When you reach the line containing "green cap: 2 -> 3" in the records below, start copying exactly, and stop once you have copied the line containing "red dice: 3 -> 2".

» Dataset excerpts
··········

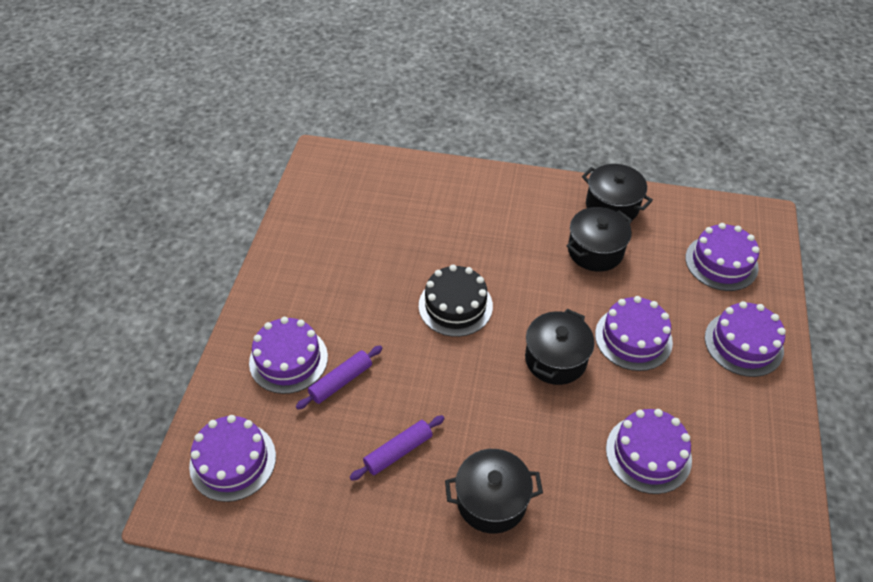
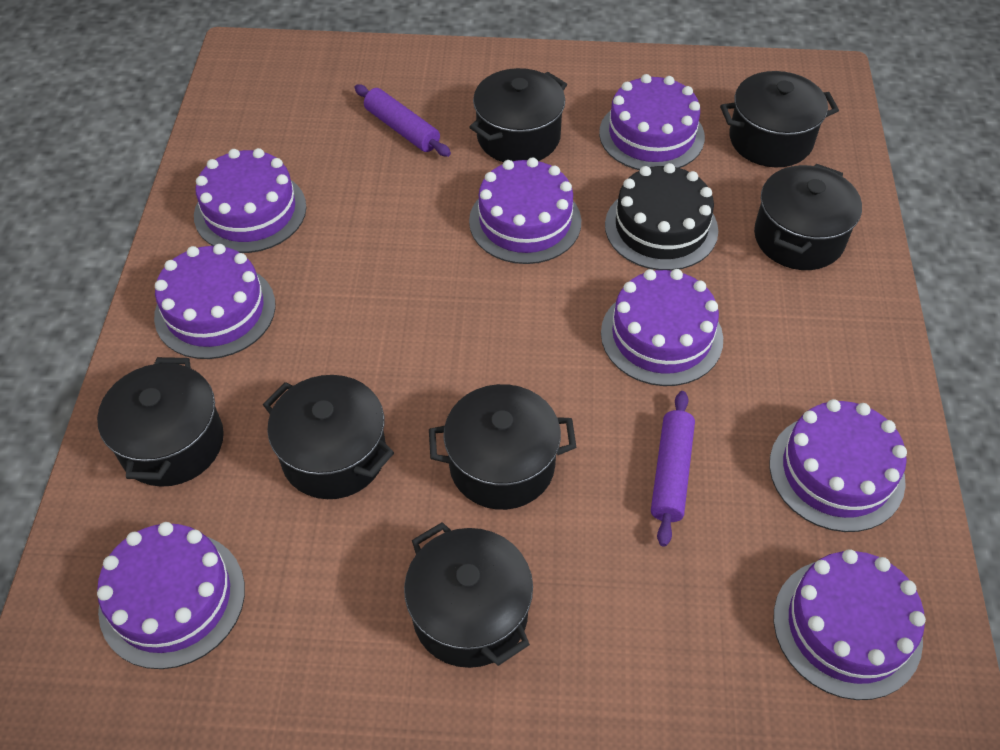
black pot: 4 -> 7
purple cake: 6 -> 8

··········

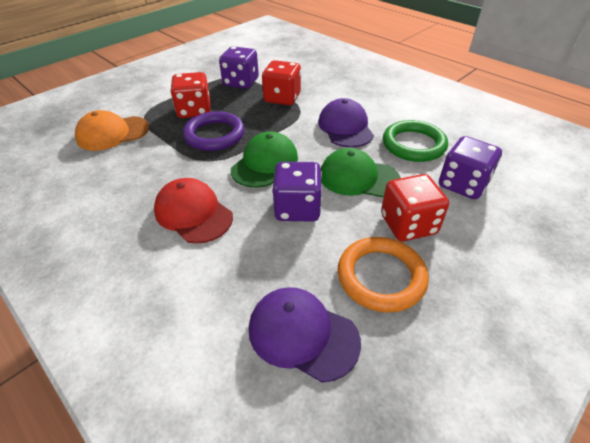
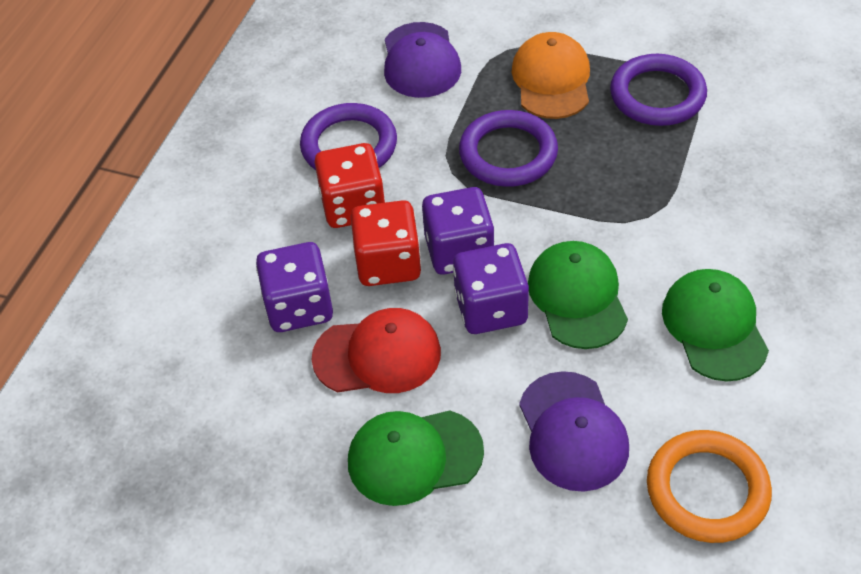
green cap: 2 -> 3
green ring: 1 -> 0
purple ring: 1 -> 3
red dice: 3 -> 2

··········

» Result of the task
green cap: 2 -> 3
green ring: 1 -> 0
purple ring: 1 -> 3
red dice: 3 -> 2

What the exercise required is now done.